(Scene change data)

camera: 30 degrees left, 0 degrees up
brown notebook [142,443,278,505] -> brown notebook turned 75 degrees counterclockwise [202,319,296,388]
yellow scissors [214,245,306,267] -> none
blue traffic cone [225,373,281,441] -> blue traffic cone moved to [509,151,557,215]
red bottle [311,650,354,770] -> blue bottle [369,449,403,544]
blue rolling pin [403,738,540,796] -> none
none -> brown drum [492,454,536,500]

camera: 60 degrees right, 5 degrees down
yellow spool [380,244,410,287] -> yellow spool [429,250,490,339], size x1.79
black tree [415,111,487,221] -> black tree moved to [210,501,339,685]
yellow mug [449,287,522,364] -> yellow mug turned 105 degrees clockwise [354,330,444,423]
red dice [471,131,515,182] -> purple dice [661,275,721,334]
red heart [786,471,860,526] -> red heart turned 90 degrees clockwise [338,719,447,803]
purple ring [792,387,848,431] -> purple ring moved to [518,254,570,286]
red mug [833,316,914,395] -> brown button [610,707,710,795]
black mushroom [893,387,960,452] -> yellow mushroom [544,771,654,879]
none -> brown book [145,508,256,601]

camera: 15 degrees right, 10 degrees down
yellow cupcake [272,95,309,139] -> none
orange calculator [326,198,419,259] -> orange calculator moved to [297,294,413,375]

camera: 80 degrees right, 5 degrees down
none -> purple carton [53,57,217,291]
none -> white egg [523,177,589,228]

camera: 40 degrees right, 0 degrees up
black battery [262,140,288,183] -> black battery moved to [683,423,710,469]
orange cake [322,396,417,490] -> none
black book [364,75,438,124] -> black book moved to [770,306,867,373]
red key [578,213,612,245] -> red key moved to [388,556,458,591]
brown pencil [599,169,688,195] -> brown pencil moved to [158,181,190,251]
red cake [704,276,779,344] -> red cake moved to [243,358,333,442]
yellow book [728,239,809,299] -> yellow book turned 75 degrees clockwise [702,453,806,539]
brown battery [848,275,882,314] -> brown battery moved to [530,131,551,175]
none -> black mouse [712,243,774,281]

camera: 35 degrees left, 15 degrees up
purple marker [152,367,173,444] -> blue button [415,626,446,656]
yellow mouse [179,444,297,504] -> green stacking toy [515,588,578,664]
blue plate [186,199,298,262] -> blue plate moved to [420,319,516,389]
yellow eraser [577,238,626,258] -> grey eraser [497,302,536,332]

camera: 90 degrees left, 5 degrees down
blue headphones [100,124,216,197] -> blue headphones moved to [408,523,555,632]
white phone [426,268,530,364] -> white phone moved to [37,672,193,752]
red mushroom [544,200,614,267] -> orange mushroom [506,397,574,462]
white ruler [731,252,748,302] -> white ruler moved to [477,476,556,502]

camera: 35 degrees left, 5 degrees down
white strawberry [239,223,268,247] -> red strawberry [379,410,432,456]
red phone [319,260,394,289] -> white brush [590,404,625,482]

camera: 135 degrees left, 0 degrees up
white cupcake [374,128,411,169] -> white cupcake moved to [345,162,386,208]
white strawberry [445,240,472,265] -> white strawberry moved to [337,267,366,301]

__TASK BRIEF__. In the records above, find the line with "camera: 40 degrees right, 0 degrees up"; write out exactly that line and each one after it, stopping after the line with "red cake [704,276,779,344]".

__EXERCISE ANSWER__.
camera: 40 degrees right, 0 degrees up
black battery [262,140,288,183] -> black battery moved to [683,423,710,469]
orange cake [322,396,417,490] -> none
black book [364,75,438,124] -> black book moved to [770,306,867,373]
red key [578,213,612,245] -> red key moved to [388,556,458,591]
brown pencil [599,169,688,195] -> brown pencil moved to [158,181,190,251]
red cake [704,276,779,344] -> red cake moved to [243,358,333,442]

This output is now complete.